In the listing below, the lines starting with the line with "(251, 235) = (441, 466): pink" and going on through the line with "(100, 627) = (154, 662): none -> pink cupcake" are to be reproduced exactly, and only those.

*Records supplied:*
• • • • • • •
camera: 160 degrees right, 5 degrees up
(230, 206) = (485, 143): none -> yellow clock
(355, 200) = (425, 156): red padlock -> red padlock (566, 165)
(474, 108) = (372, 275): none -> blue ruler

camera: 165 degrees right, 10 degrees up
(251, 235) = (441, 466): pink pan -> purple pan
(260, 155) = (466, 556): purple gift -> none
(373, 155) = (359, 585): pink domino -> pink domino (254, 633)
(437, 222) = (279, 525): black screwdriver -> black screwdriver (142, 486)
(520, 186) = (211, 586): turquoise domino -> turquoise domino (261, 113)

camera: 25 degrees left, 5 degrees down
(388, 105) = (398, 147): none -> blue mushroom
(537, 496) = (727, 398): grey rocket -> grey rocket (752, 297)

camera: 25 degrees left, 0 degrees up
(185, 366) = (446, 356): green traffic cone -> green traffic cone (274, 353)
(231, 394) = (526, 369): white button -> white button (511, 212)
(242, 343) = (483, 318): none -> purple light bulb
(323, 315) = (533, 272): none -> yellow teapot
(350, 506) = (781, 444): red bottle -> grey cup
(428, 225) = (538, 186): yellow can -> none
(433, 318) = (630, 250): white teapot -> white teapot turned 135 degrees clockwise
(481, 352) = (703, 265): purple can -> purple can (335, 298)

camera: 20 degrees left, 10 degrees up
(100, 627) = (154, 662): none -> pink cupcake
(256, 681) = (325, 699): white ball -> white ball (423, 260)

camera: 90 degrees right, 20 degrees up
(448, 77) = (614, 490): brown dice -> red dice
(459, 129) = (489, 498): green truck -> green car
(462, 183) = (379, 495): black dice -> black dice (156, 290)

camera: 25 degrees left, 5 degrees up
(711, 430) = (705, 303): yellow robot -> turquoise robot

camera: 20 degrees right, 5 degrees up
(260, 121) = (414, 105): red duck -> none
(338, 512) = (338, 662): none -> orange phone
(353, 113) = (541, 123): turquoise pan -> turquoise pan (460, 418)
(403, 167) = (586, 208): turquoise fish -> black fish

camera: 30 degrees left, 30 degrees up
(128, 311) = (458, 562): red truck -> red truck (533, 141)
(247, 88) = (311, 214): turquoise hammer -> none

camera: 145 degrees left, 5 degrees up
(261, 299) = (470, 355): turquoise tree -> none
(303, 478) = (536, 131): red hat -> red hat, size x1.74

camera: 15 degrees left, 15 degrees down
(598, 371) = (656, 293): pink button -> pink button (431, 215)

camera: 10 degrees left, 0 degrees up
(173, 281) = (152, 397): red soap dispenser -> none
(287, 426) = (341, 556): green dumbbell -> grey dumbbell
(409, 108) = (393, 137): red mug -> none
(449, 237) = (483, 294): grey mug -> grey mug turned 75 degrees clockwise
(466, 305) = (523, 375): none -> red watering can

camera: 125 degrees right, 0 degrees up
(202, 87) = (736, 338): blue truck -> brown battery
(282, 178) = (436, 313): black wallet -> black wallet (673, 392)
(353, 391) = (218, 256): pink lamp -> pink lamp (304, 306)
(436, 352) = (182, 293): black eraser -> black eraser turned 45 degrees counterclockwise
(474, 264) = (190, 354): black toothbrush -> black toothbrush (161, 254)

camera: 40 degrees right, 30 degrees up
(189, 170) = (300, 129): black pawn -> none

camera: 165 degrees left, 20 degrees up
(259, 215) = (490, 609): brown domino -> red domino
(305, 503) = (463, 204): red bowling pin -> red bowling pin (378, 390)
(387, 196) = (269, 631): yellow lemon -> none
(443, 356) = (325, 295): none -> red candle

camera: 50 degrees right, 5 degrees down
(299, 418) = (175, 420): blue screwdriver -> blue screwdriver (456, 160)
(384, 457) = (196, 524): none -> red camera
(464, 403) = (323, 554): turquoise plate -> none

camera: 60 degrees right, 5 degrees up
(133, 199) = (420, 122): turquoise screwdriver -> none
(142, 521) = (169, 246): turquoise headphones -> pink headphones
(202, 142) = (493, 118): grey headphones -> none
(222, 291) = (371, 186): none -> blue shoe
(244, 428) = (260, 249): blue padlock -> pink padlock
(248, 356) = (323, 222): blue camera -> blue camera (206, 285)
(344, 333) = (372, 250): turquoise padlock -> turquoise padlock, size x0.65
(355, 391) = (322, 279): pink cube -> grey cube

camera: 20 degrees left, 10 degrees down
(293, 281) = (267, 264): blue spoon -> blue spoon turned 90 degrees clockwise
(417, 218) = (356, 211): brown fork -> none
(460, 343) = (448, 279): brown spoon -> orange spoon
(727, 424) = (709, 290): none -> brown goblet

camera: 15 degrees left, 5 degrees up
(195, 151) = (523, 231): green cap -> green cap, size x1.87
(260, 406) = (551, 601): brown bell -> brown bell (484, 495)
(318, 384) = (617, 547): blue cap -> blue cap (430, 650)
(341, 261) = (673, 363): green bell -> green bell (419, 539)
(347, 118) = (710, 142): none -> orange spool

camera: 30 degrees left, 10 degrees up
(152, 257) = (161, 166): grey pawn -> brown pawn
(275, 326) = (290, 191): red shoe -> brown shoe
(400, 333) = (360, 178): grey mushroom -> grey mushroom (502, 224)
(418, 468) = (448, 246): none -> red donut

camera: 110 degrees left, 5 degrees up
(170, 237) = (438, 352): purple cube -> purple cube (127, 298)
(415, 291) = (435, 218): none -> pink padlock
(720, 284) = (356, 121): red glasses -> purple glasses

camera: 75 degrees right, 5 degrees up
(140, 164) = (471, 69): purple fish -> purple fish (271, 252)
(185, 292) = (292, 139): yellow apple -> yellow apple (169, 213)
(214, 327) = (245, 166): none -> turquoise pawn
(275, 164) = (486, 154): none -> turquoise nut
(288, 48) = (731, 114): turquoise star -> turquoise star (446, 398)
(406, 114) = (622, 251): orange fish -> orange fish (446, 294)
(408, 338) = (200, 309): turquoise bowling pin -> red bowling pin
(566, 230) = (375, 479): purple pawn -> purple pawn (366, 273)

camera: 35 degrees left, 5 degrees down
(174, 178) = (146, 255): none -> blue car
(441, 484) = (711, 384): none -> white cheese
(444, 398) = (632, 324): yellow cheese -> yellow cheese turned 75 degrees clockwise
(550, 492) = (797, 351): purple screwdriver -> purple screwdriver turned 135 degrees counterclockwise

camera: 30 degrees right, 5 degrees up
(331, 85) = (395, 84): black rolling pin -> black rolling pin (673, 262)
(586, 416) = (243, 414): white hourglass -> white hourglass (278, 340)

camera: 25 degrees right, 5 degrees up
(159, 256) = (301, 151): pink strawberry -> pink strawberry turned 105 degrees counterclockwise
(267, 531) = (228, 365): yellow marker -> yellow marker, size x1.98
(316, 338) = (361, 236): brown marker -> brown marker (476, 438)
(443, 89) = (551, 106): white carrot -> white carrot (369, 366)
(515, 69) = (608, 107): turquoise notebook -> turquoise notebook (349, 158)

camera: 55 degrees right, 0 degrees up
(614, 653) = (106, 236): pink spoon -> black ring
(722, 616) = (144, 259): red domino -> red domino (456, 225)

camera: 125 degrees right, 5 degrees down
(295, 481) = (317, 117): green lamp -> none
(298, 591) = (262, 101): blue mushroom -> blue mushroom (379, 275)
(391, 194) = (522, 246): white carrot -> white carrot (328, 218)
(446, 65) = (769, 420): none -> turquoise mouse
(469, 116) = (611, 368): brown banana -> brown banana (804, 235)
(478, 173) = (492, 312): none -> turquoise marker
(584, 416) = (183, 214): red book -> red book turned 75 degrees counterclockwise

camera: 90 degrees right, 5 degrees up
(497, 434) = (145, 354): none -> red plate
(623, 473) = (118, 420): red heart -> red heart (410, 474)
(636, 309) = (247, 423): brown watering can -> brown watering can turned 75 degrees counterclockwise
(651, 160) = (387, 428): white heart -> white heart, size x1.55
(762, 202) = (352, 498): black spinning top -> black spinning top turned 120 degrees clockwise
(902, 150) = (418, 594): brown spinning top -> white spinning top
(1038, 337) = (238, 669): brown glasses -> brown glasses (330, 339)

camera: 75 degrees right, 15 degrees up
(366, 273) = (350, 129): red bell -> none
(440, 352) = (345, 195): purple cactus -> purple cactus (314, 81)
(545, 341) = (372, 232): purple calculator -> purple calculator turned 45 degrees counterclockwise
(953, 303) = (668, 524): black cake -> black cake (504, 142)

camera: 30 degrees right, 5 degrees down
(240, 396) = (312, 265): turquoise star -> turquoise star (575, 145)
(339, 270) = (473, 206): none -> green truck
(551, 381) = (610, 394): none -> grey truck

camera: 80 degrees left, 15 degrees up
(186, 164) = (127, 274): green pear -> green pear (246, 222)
• • • • • • •
*Result for this task:*
(251, 235) = (441, 466): pink pan -> purple pan
(260, 155) = (466, 556): purple gift -> none
(373, 155) = (359, 585): pink domino -> pink domino (254, 633)
(437, 222) = (279, 525): black screwdriver -> black screwdriver (142, 486)
(520, 186) = (211, 586): turquoise domino -> turquoise domino (261, 113)

camera: 25 degrees left, 5 degrees down
(388, 105) = (398, 147): none -> blue mushroom
(537, 496) = (727, 398): grey rocket -> grey rocket (752, 297)

camera: 25 degrees left, 0 degrees up
(185, 366) = (446, 356): green traffic cone -> green traffic cone (274, 353)
(231, 394) = (526, 369): white button -> white button (511, 212)
(242, 343) = (483, 318): none -> purple light bulb
(323, 315) = (533, 272): none -> yellow teapot
(350, 506) = (781, 444): red bottle -> grey cup
(428, 225) = (538, 186): yellow can -> none
(433, 318) = (630, 250): white teapot -> white teapot turned 135 degrees clockwise
(481, 352) = (703, 265): purple can -> purple can (335, 298)

camera: 20 degrees left, 10 degrees up
(100, 627) = (154, 662): none -> pink cupcake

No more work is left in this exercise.